[[ GIVEN DATA, beginning ]]

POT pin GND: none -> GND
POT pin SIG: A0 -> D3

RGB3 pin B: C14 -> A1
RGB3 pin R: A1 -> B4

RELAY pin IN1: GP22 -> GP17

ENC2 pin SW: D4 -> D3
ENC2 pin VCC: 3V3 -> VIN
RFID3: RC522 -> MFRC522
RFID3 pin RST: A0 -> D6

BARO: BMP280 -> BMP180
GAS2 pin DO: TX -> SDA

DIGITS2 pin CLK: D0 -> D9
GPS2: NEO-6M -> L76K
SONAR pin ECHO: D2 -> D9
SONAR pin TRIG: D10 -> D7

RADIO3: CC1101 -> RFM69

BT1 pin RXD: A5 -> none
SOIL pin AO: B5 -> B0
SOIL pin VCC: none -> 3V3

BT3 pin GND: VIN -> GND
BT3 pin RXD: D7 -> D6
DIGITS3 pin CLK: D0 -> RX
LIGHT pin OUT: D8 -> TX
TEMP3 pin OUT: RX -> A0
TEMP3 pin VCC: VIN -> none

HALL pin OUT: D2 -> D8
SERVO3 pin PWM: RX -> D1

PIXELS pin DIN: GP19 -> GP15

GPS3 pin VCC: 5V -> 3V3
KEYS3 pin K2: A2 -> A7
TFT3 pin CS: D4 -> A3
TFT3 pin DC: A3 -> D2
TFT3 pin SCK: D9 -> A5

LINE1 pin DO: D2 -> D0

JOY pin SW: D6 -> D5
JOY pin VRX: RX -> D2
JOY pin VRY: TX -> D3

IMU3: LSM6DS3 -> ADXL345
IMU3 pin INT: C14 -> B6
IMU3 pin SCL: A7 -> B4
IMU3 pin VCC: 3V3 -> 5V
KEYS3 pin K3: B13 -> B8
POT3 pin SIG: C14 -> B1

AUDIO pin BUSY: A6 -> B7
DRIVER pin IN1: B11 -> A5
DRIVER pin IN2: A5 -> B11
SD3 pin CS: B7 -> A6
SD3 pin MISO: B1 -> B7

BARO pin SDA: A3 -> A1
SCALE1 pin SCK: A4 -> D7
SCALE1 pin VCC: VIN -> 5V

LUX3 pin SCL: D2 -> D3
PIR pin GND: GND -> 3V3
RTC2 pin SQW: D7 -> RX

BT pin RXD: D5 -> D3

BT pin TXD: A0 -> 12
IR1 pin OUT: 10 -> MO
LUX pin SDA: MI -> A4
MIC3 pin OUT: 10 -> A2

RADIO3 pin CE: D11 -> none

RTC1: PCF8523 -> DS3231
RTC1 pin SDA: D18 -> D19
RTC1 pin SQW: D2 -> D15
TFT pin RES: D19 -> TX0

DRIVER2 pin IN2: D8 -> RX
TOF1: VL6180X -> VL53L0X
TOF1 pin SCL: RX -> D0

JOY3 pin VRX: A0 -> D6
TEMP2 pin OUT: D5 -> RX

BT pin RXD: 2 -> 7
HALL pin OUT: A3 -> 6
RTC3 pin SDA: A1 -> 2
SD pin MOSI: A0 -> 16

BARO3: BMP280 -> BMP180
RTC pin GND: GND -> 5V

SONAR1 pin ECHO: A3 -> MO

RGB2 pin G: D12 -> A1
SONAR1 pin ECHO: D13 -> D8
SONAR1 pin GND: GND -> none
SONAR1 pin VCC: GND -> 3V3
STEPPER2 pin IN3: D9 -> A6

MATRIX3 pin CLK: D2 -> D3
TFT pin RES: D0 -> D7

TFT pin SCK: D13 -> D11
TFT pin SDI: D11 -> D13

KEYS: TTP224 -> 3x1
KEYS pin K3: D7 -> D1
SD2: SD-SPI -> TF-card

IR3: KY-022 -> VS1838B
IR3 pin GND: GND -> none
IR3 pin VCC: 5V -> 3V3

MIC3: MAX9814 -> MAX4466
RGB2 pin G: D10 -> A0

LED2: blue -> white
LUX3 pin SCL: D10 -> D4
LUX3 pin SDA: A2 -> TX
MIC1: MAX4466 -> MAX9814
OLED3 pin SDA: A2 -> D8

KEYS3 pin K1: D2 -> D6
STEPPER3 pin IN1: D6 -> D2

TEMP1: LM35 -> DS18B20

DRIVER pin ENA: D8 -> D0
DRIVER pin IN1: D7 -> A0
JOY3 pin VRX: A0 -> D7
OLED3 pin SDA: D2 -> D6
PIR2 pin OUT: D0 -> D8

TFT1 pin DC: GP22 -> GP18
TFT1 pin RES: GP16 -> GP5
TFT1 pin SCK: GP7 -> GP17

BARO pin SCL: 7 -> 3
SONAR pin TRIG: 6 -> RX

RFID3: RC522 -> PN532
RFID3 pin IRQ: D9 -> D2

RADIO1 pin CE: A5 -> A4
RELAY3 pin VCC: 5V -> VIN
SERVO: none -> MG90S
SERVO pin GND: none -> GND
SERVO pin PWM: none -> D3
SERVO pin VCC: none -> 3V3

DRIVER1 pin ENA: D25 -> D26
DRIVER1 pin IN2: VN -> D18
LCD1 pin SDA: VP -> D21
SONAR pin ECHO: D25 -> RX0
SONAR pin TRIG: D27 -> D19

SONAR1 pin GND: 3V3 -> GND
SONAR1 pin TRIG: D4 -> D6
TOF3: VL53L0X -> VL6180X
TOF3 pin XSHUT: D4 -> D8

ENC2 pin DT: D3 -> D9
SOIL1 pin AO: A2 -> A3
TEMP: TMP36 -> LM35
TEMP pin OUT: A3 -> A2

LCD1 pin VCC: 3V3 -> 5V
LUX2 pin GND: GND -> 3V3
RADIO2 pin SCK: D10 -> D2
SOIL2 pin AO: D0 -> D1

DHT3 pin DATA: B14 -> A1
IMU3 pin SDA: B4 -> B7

[[ GIVEN DATA, end ]]

**TO DO**
The entries above must each be repeated exactly.

**RESULT OF THIS EXERCISE**
POT pin GND: none -> GND
POT pin SIG: A0 -> D3

RGB3 pin B: C14 -> A1
RGB3 pin R: A1 -> B4

RELAY pin IN1: GP22 -> GP17

ENC2 pin SW: D4 -> D3
ENC2 pin VCC: 3V3 -> VIN
RFID3: RC522 -> MFRC522
RFID3 pin RST: A0 -> D6

BARO: BMP280 -> BMP180
GAS2 pin DO: TX -> SDA

DIGITS2 pin CLK: D0 -> D9
GPS2: NEO-6M -> L76K
SONAR pin ECHO: D2 -> D9
SONAR pin TRIG: D10 -> D7

RADIO3: CC1101 -> RFM69

BT1 pin RXD: A5 -> none
SOIL pin AO: B5 -> B0
SOIL pin VCC: none -> 3V3

BT3 pin GND: VIN -> GND
BT3 pin RXD: D7 -> D6
DIGITS3 pin CLK: D0 -> RX
LIGHT pin OUT: D8 -> TX
TEMP3 pin OUT: RX -> A0
TEMP3 pin VCC: VIN -> none

HALL pin OUT: D2 -> D8
SERVO3 pin PWM: RX -> D1

PIXELS pin DIN: GP19 -> GP15

GPS3 pin VCC: 5V -> 3V3
KEYS3 pin K2: A2 -> A7
TFT3 pin CS: D4 -> A3
TFT3 pin DC: A3 -> D2
TFT3 pin SCK: D9 -> A5

LINE1 pin DO: D2 -> D0

JOY pin SW: D6 -> D5
JOY pin VRX: RX -> D2
JOY pin VRY: TX -> D3

IMU3: LSM6DS3 -> ADXL345
IMU3 pin INT: C14 -> B6
IMU3 pin SCL: A7 -> B4
IMU3 pin VCC: 3V3 -> 5V
KEYS3 pin K3: B13 -> B8
POT3 pin SIG: C14 -> B1

AUDIO pin BUSY: A6 -> B7
DRIVER pin IN1: B11 -> A5
DRIVER pin IN2: A5 -> B11
SD3 pin CS: B7 -> A6
SD3 pin MISO: B1 -> B7

BARO pin SDA: A3 -> A1
SCALE1 pin SCK: A4 -> D7
SCALE1 pin VCC: VIN -> 5V

LUX3 pin SCL: D2 -> D3
PIR pin GND: GND -> 3V3
RTC2 pin SQW: D7 -> RX

BT pin RXD: D5 -> D3

BT pin TXD: A0 -> 12
IR1 pin OUT: 10 -> MO
LUX pin SDA: MI -> A4
MIC3 pin OUT: 10 -> A2

RADIO3 pin CE: D11 -> none

RTC1: PCF8523 -> DS3231
RTC1 pin SDA: D18 -> D19
RTC1 pin SQW: D2 -> D15
TFT pin RES: D19 -> TX0

DRIVER2 pin IN2: D8 -> RX
TOF1: VL6180X -> VL53L0X
TOF1 pin SCL: RX -> D0

JOY3 pin VRX: A0 -> D6
TEMP2 pin OUT: D5 -> RX

BT pin RXD: 2 -> 7
HALL pin OUT: A3 -> 6
RTC3 pin SDA: A1 -> 2
SD pin MOSI: A0 -> 16

BARO3: BMP280 -> BMP180
RTC pin GND: GND -> 5V

SONAR1 pin ECHO: A3 -> MO

RGB2 pin G: D12 -> A1
SONAR1 pin ECHO: D13 -> D8
SONAR1 pin GND: GND -> none
SONAR1 pin VCC: GND -> 3V3
STEPPER2 pin IN3: D9 -> A6

MATRIX3 pin CLK: D2 -> D3
TFT pin RES: D0 -> D7

TFT pin SCK: D13 -> D11
TFT pin SDI: D11 -> D13

KEYS: TTP224 -> 3x1
KEYS pin K3: D7 -> D1
SD2: SD-SPI -> TF-card

IR3: KY-022 -> VS1838B
IR3 pin GND: GND -> none
IR3 pin VCC: 5V -> 3V3

MIC3: MAX9814 -> MAX4466
RGB2 pin G: D10 -> A0

LED2: blue -> white
LUX3 pin SCL: D10 -> D4
LUX3 pin SDA: A2 -> TX
MIC1: MAX4466 -> MAX9814
OLED3 pin SDA: A2 -> D8

KEYS3 pin K1: D2 -> D6
STEPPER3 pin IN1: D6 -> D2

TEMP1: LM35 -> DS18B20

DRIVER pin ENA: D8 -> D0
DRIVER pin IN1: D7 -> A0
JOY3 pin VRX: A0 -> D7
OLED3 pin SDA: D2 -> D6
PIR2 pin OUT: D0 -> D8

TFT1 pin DC: GP22 -> GP18
TFT1 pin RES: GP16 -> GP5
TFT1 pin SCK: GP7 -> GP17

BARO pin SCL: 7 -> 3
SONAR pin TRIG: 6 -> RX

RFID3: RC522 -> PN532
RFID3 pin IRQ: D9 -> D2

RADIO1 pin CE: A5 -> A4
RELAY3 pin VCC: 5V -> VIN
SERVO: none -> MG90S
SERVO pin GND: none -> GND
SERVO pin PWM: none -> D3
SERVO pin VCC: none -> 3V3

DRIVER1 pin ENA: D25 -> D26
DRIVER1 pin IN2: VN -> D18
LCD1 pin SDA: VP -> D21
SONAR pin ECHO: D25 -> RX0
SONAR pin TRIG: D27 -> D19

SONAR1 pin GND: 3V3 -> GND
SONAR1 pin TRIG: D4 -> D6
TOF3: VL53L0X -> VL6180X
TOF3 pin XSHUT: D4 -> D8

ENC2 pin DT: D3 -> D9
SOIL1 pin AO: A2 -> A3
TEMP: TMP36 -> LM35
TEMP pin OUT: A3 -> A2

LCD1 pin VCC: 3V3 -> 5V
LUX2 pin GND: GND -> 3V3
RADIO2 pin SCK: D10 -> D2
SOIL2 pin AO: D0 -> D1

DHT3 pin DATA: B14 -> A1
IMU3 pin SDA: B4 -> B7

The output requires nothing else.